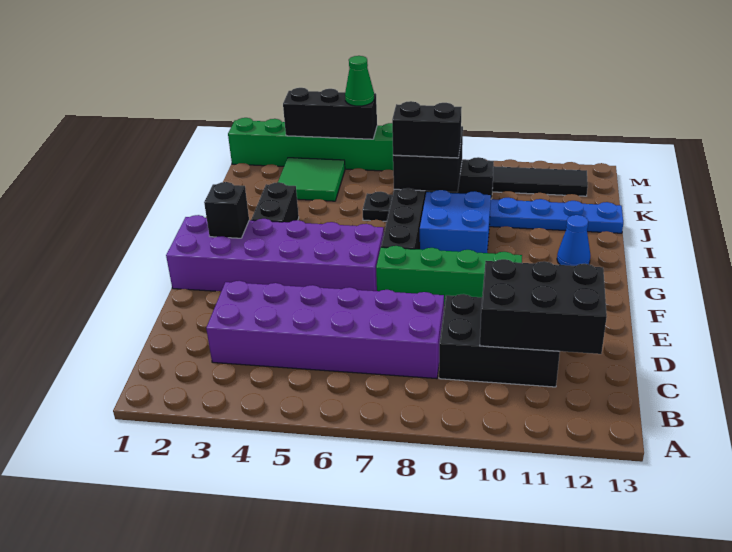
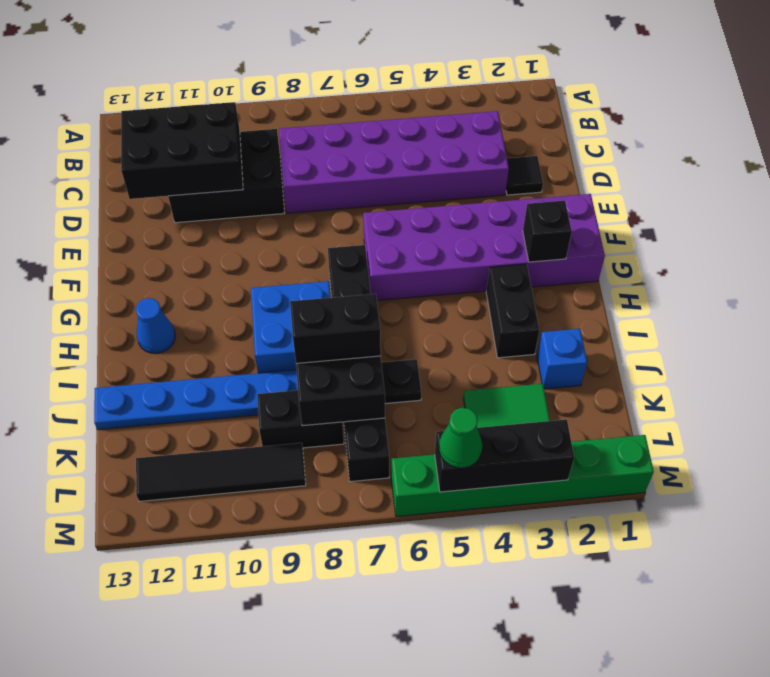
none -> black tile D2 level 1
green brick F7:F10 level 1 -> none
none -> blue brick J2 level 1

HOW TO COMPLETE THIS TASK: Output the whole listing without change. Any picture is to be left out.

WRITTEN RESPONSE:
none -> black tile D2 level 1
green brick F7:F10 level 1 -> none
none -> blue brick J2 level 1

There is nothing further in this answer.